Dataset content: Begin

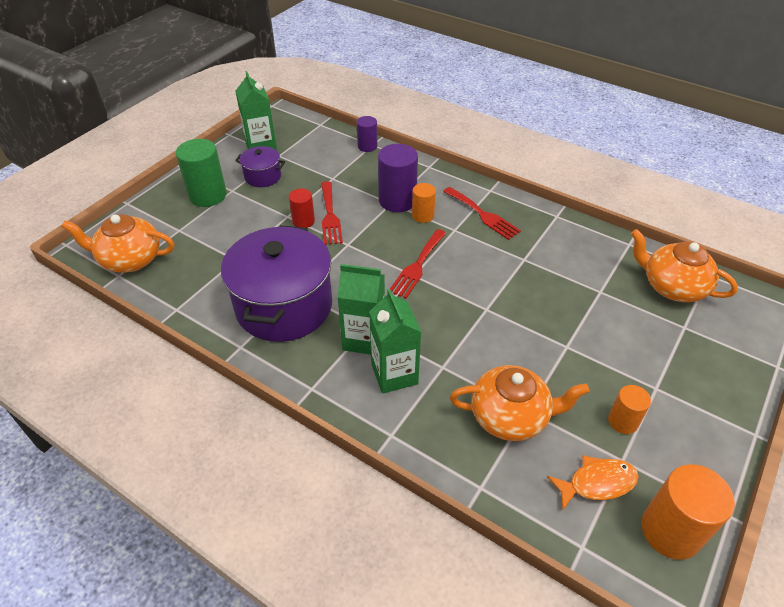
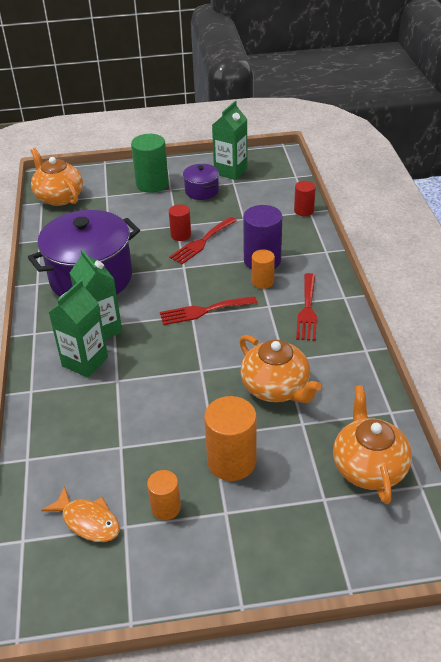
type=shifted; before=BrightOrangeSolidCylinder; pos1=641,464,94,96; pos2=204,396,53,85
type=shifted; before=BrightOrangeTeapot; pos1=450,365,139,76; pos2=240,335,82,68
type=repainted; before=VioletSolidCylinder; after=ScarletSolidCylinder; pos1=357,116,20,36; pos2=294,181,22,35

Dataset content: End

Action item:
The answer must be the full listing, restated word for word, with no pictures in it.

Exercise answer:
type=shifted; before=BrightOrangeSolidCylinder; pos1=641,464,94,96; pos2=204,396,53,85
type=shifted; before=BrightOrangeTeapot; pos1=450,365,139,76; pos2=240,335,82,68
type=repainted; before=VioletSolidCylinder; after=ScarletSolidCylinder; pos1=357,116,20,36; pos2=294,181,22,35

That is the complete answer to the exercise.